---------- Information supplied
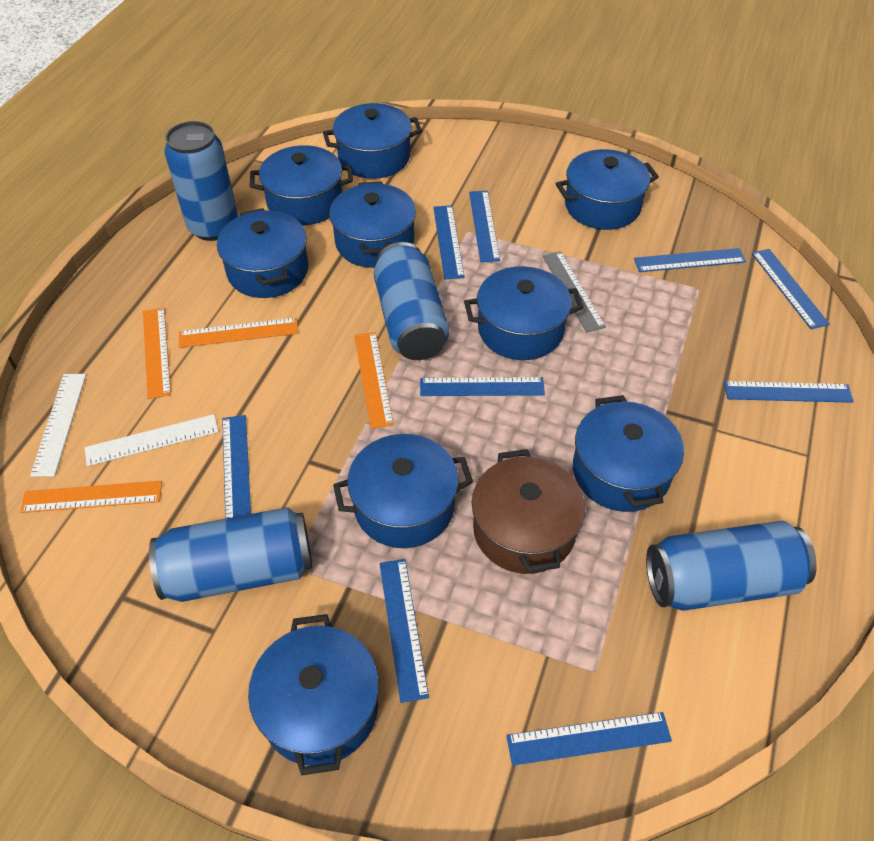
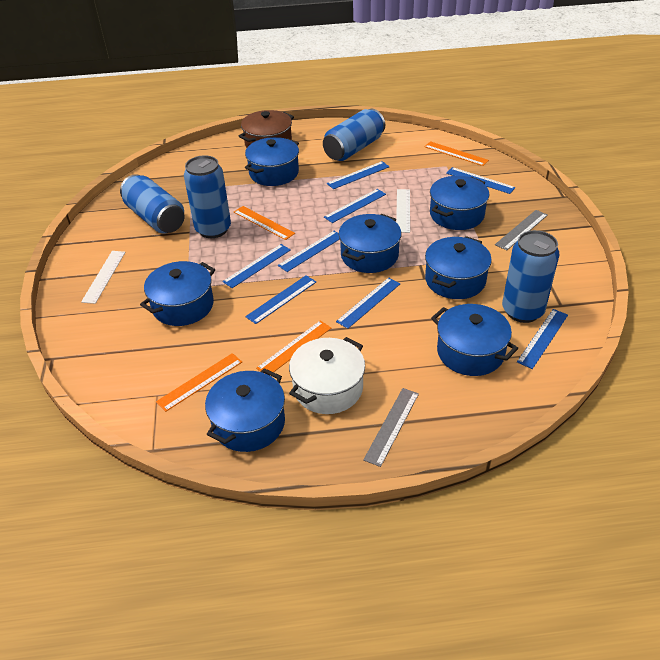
blue pot: 9 -> 7
blue ruler: 9 -> 8
grey ruler: 1 -> 2
white pot: 0 -> 1

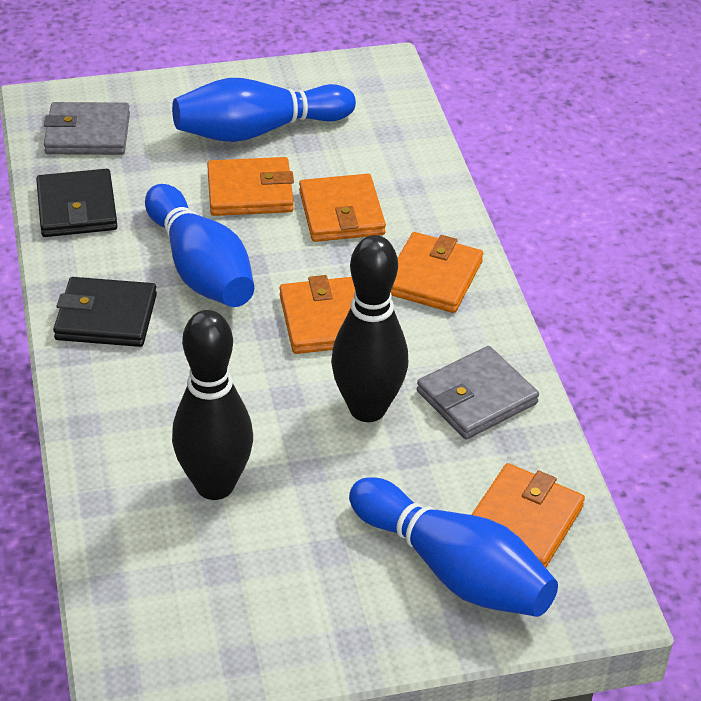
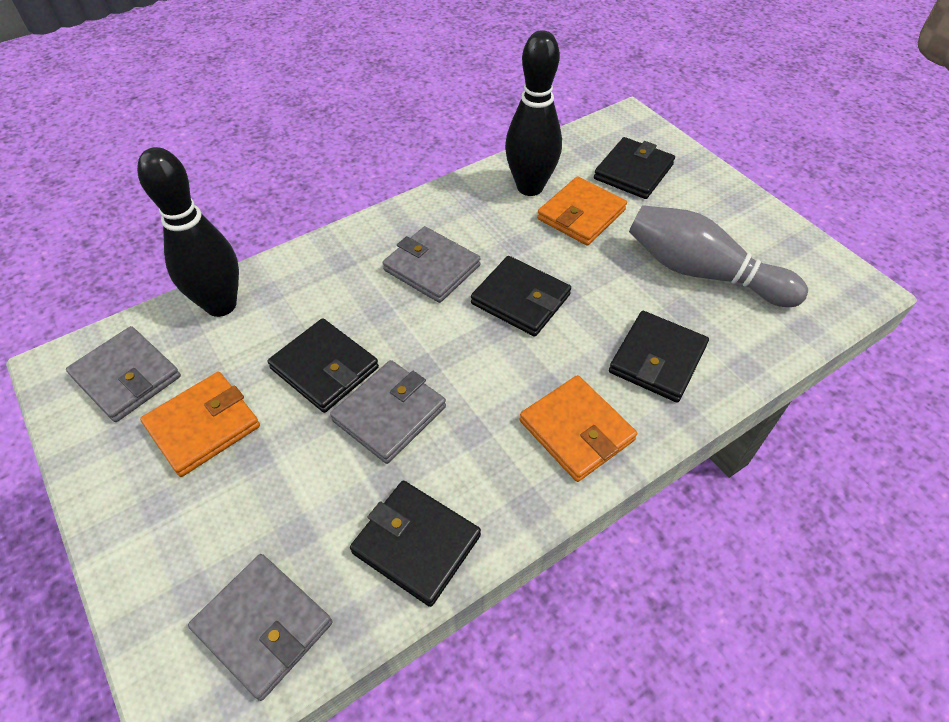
black wallet: 2 -> 5
blue bowling pin: 3 -> 0
grey bowling pin: 0 -> 1
grey wallet: 2 -> 4
orange wallet: 5 -> 3

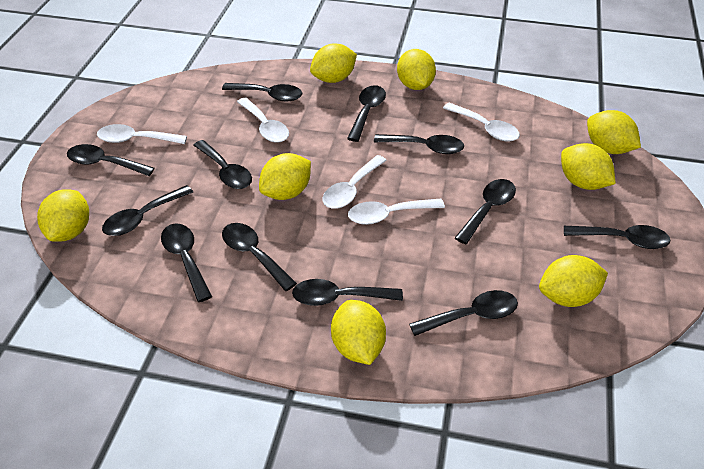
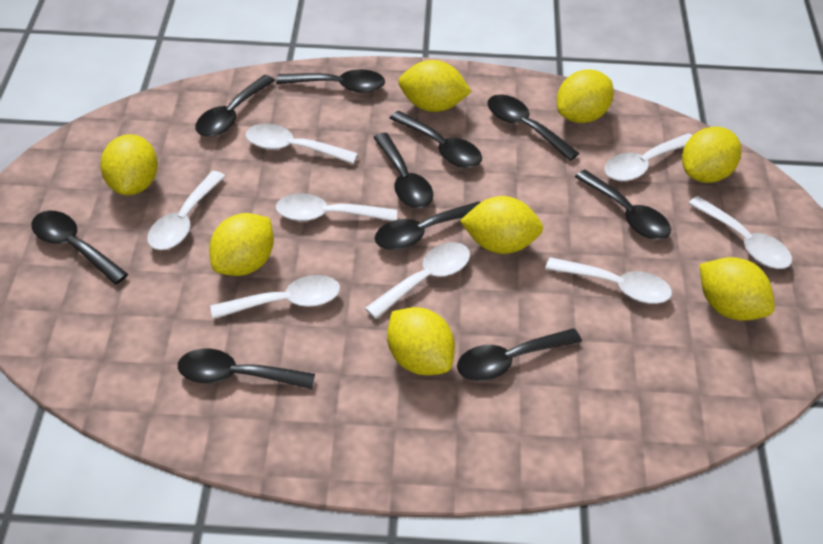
black spoon: 12 -> 10
white spoon: 5 -> 8

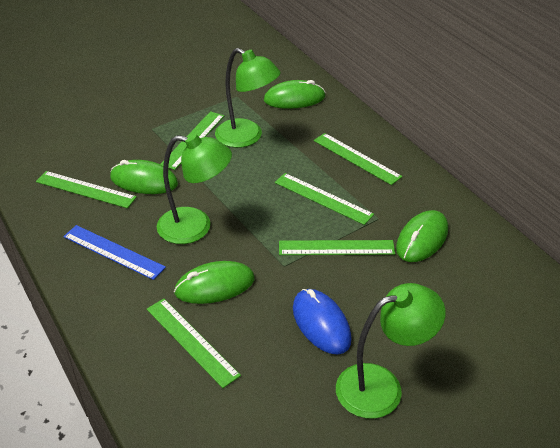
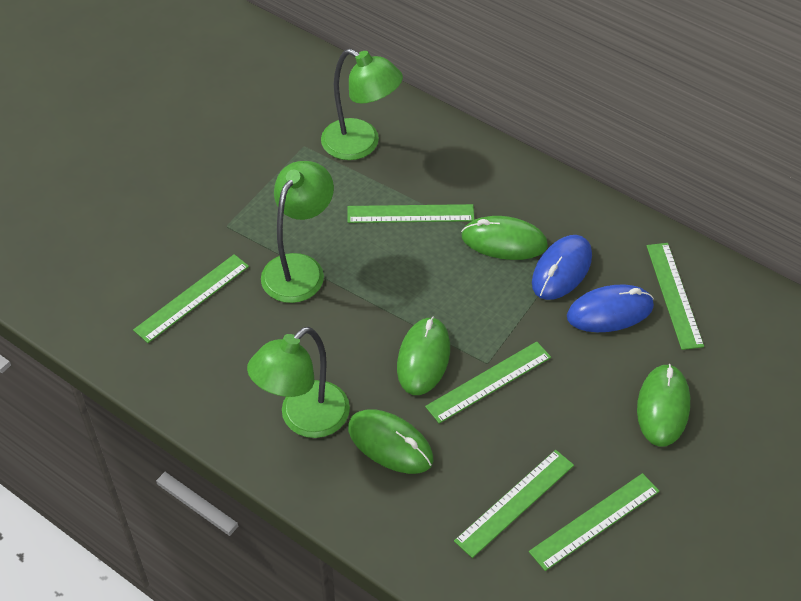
blue mouse: 1 -> 2
blue ruler: 1 -> 0

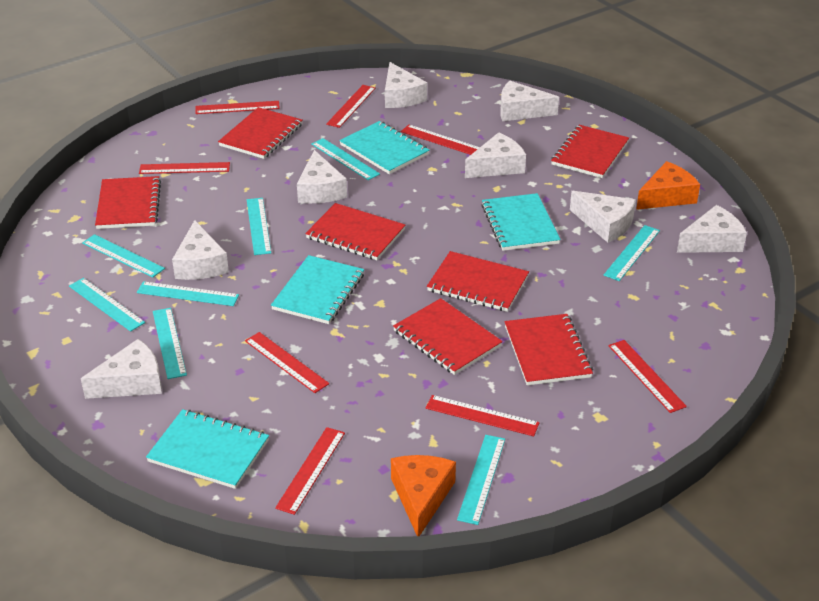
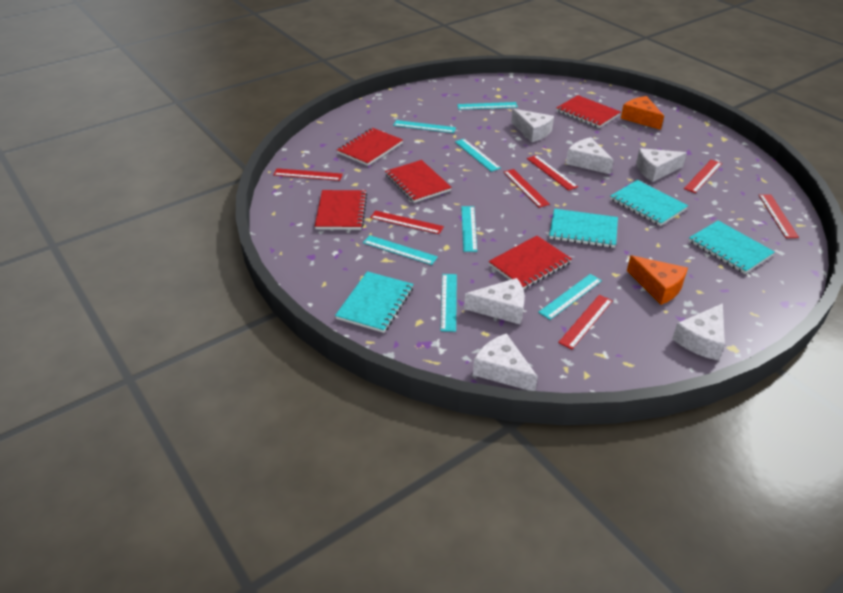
red notebook: 7 -> 5
red ruler: 8 -> 7
turquoise ruler: 8 -> 7
white cheese: 8 -> 6

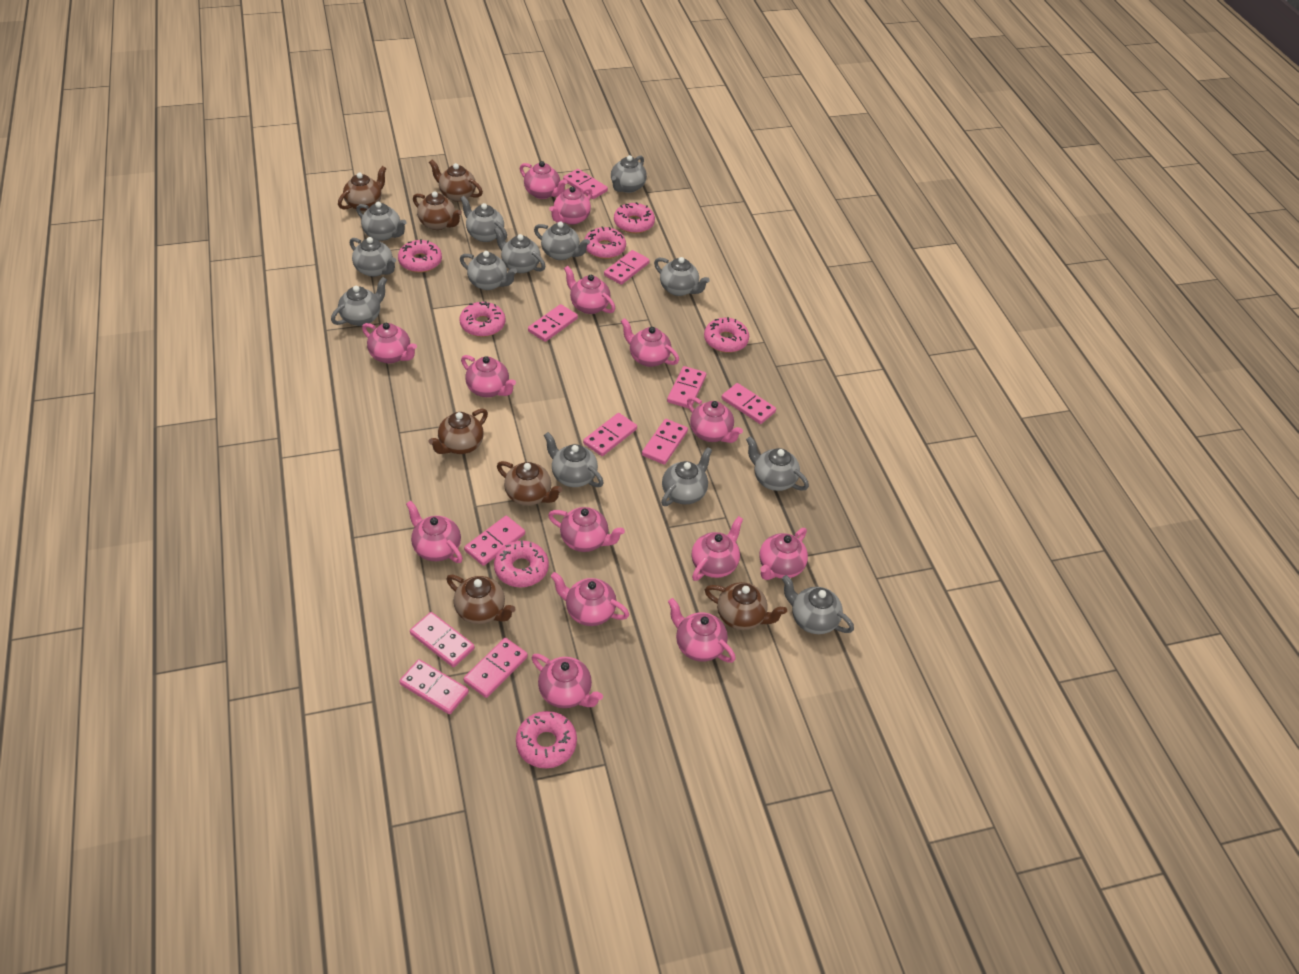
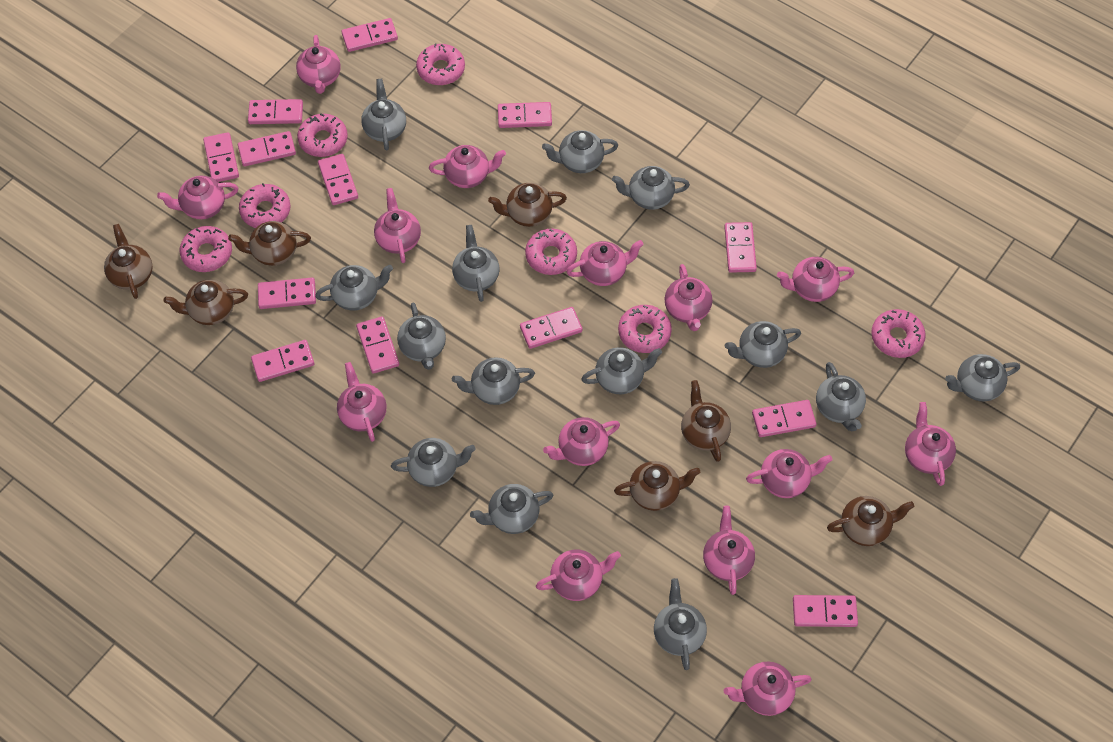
grey teapot: 13 -> 14
pink domino: 11 -> 13

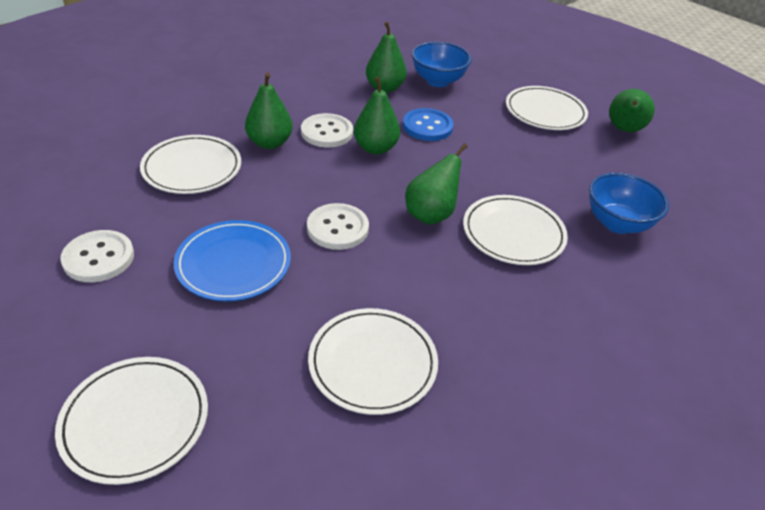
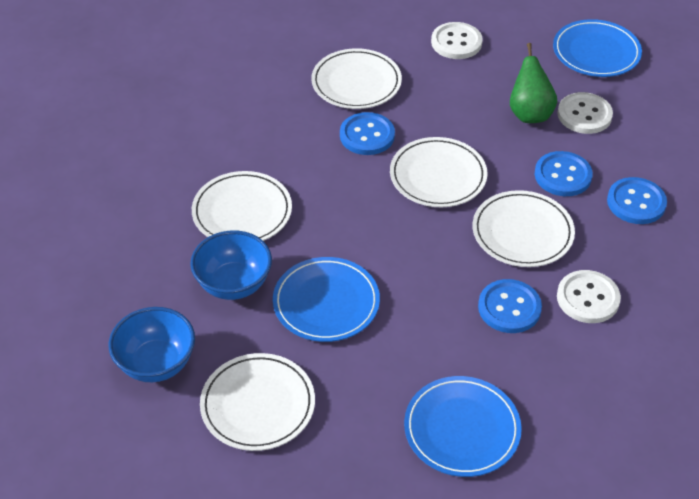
blue button: 1 -> 4
blue plate: 1 -> 3
green pear: 5 -> 1

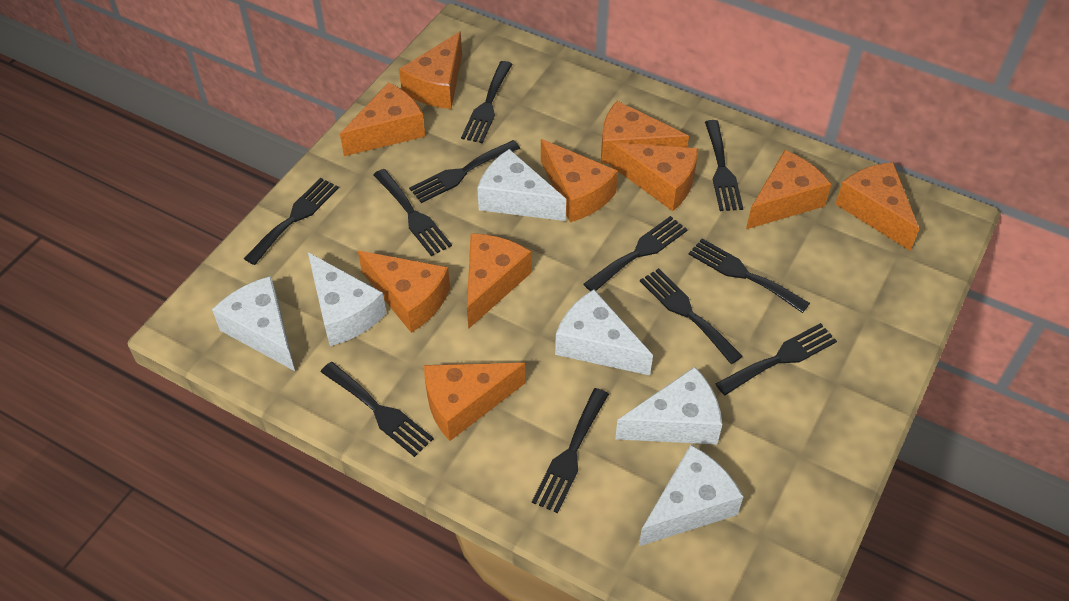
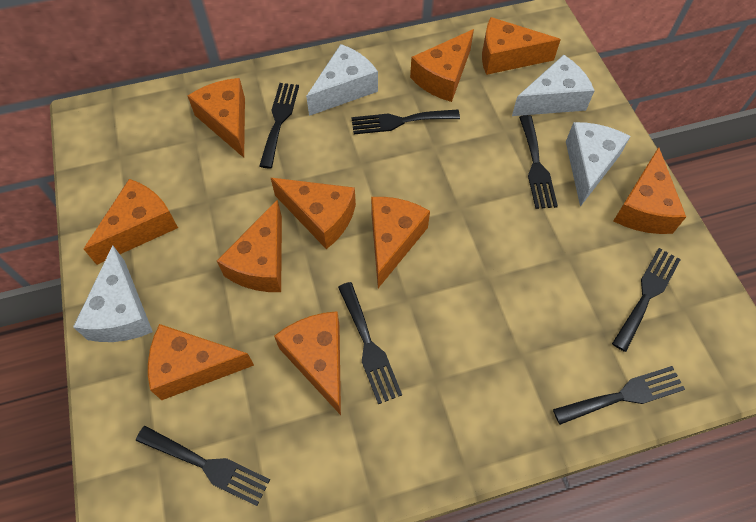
black fork: 11 -> 7
white cheese: 6 -> 4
--------------------
## How to complete this task
Output exactly the lines from the one containing "blue mouse: 1 -> 2" through the last line of the records above, both included, leaving out any pictures.

## Exercise answer
blue mouse: 1 -> 2
blue ruler: 1 -> 0

red notebook: 7 -> 5
red ruler: 8 -> 7
turquoise ruler: 8 -> 7
white cheese: 8 -> 6

grey teapot: 13 -> 14
pink domino: 11 -> 13

blue button: 1 -> 4
blue plate: 1 -> 3
green pear: 5 -> 1

black fork: 11 -> 7
white cheese: 6 -> 4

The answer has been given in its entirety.